• EXERCISE DESCRIPTION:
Can you transcribe the data exactly? Leave the pictures out.

• DATA SEGMENT:
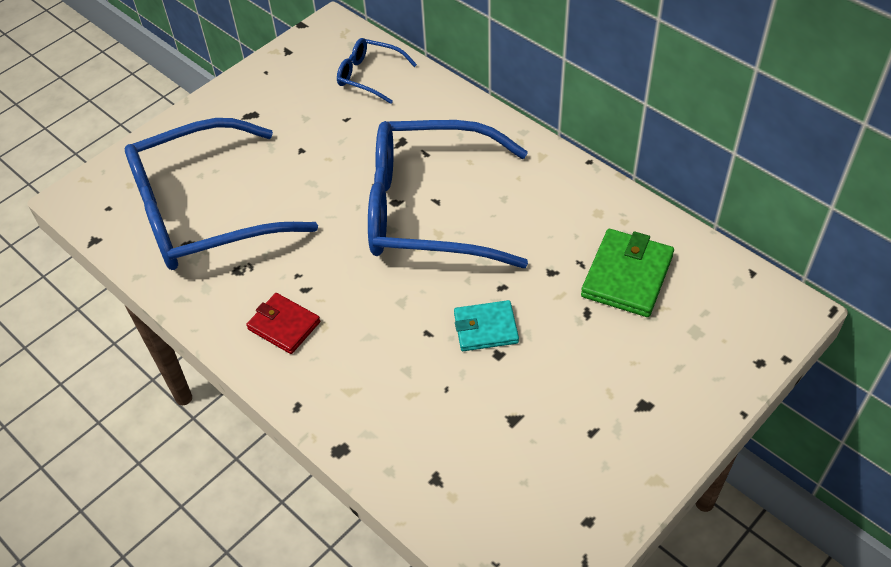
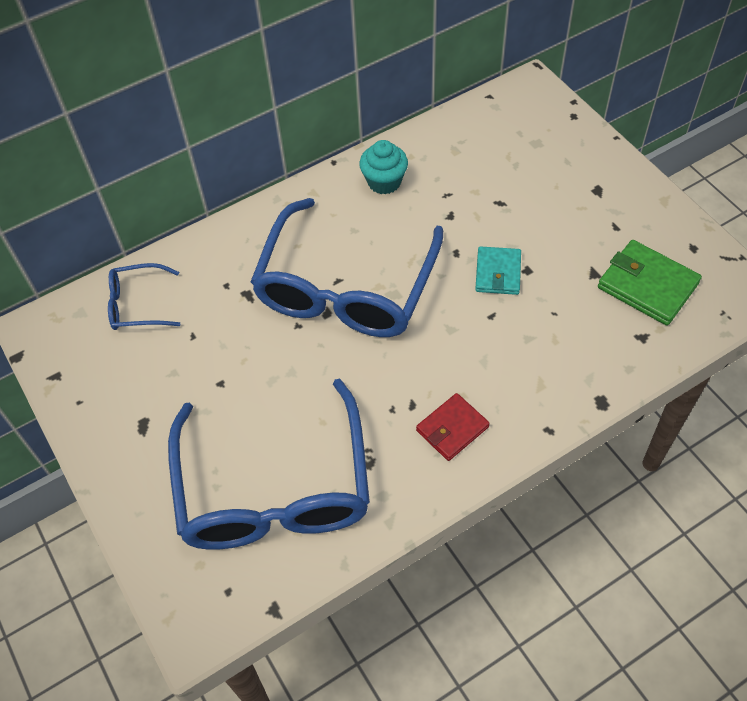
camera: 75 degrees left, 5 degrees up
(370, 76) = (138, 304): blue glasses -> blue glasses turned 45 degrees clockwise
(577, 207) = (384, 182): none -> turquoise cupcake
(627, 276) = (470, 169): green wallet -> green wallet (647, 285)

• TASK RESULT:
camera: 75 degrees left, 5 degrees up
(370, 76) = (138, 304): blue glasses -> blue glasses turned 45 degrees clockwise
(577, 207) = (384, 182): none -> turquoise cupcake
(627, 276) = (470, 169): green wallet -> green wallet (647, 285)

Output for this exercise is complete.